#### Extracted records

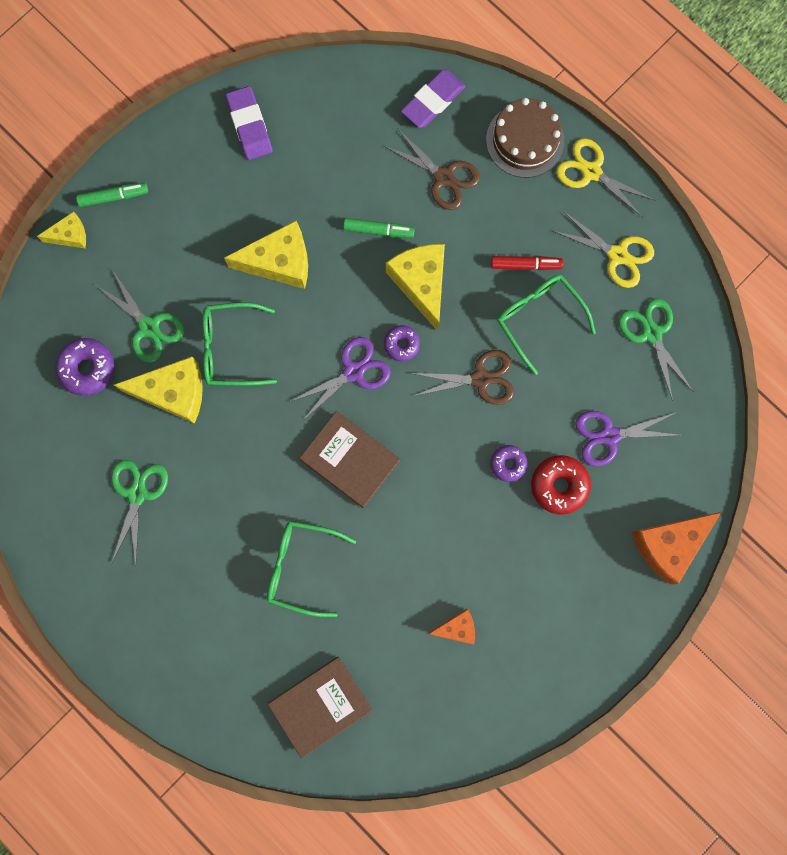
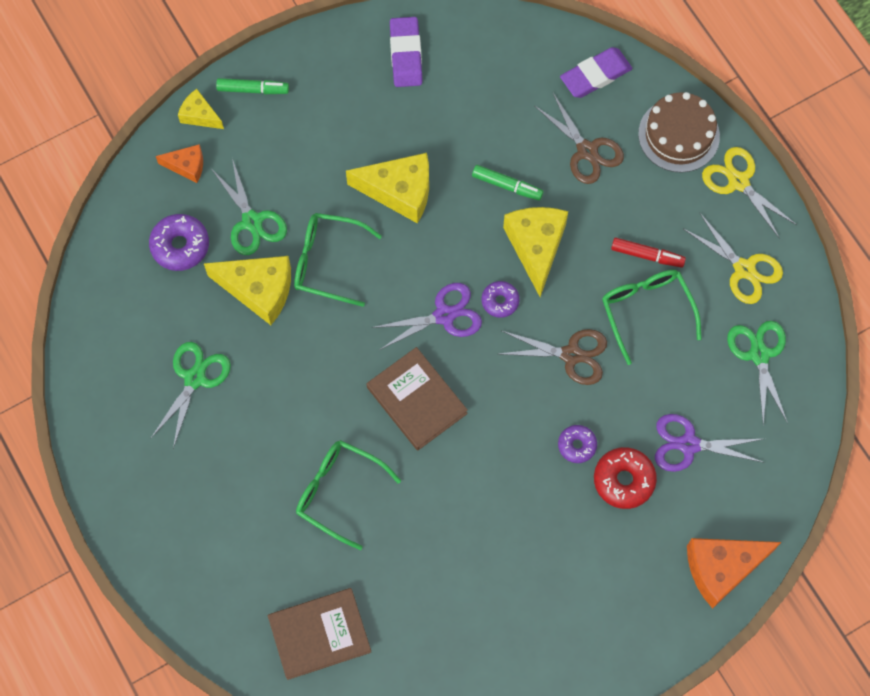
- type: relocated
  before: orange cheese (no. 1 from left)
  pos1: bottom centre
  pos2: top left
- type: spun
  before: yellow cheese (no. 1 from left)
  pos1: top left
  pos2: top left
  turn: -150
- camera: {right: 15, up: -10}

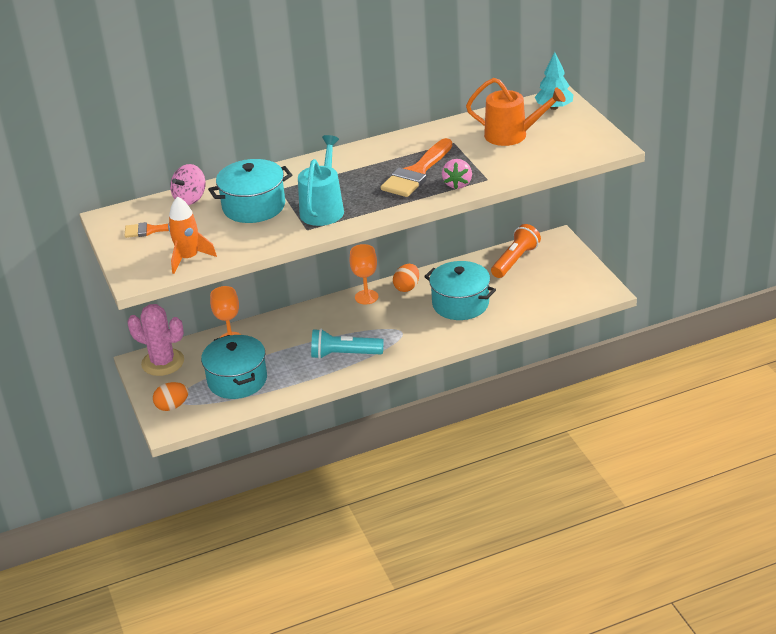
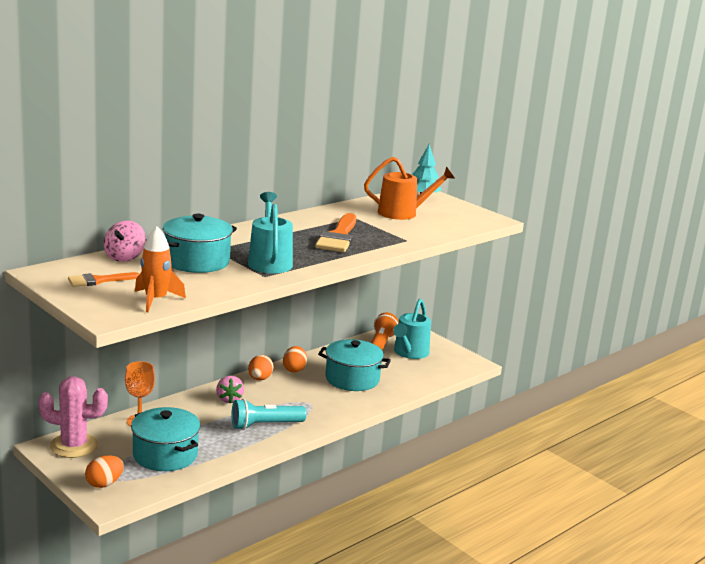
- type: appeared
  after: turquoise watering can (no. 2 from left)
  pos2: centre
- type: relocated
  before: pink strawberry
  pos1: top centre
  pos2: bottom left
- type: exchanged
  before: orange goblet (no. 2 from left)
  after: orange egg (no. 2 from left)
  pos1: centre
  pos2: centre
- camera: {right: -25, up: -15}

########

● **Task directions**
Copy the data exactly. Pictures do not belong in the copy.

● **Task result**
- type: relocated
  before: orange cheese (no. 1 from left)
  pos1: bottom centre
  pos2: top left
- type: spun
  before: yellow cheese (no. 1 from left)
  pos1: top left
  pos2: top left
  turn: -150
- camera: {right: 15, up: -10}

- type: appeared
  after: turquoise watering can (no. 2 from left)
  pos2: centre
- type: relocated
  before: pink strawberry
  pos1: top centre
  pos2: bottom left
- type: exchanged
  before: orange goblet (no. 2 from left)
  after: orange egg (no. 2 from left)
  pos1: centre
  pos2: centre
- camera: {right: -25, up: -15}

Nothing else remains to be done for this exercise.